RECORDED DATA:
■ ■ ■ ■ ■

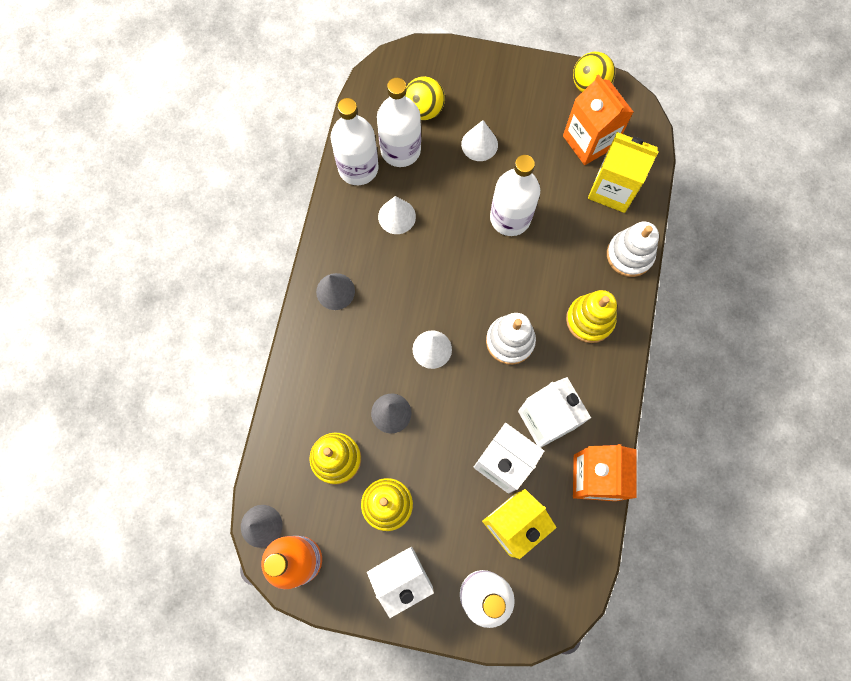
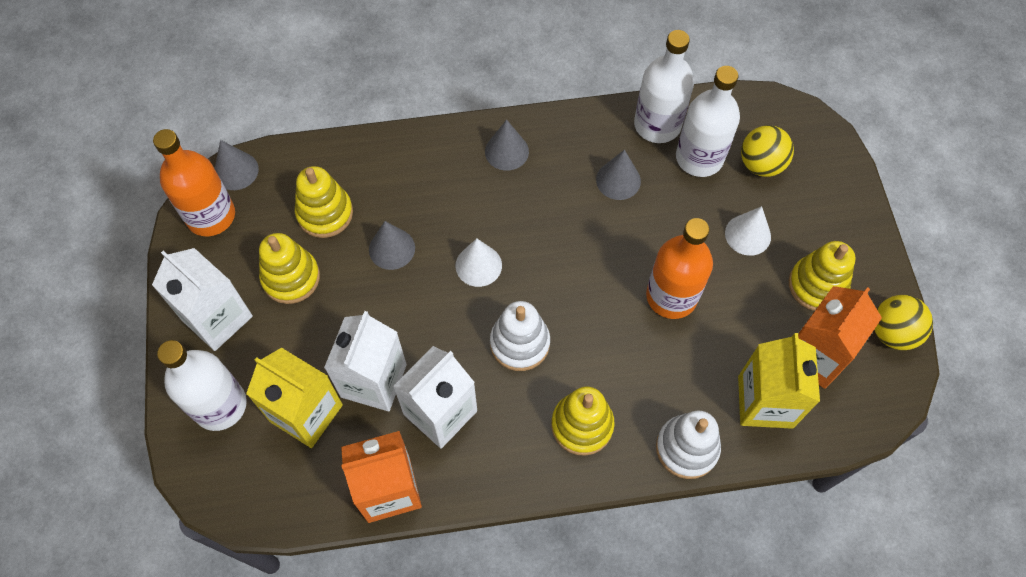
camera: 70 degrees right, 10 degrees down
(397, 216) = (618, 180): white cone -> grey cone
(510, 218) = (671, 296): white bottle -> orange bottle
(537, 116) = (817, 285): none -> yellow stacking toy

■ ■ ■ ■ ■

REQUIREMENT: Reproduce the full listing above verbatim, with no pictures included.

EXERCISE SOLUTION:
camera: 70 degrees right, 10 degrees down
(397, 216) = (618, 180): white cone -> grey cone
(510, 218) = (671, 296): white bottle -> orange bottle
(537, 116) = (817, 285): none -> yellow stacking toy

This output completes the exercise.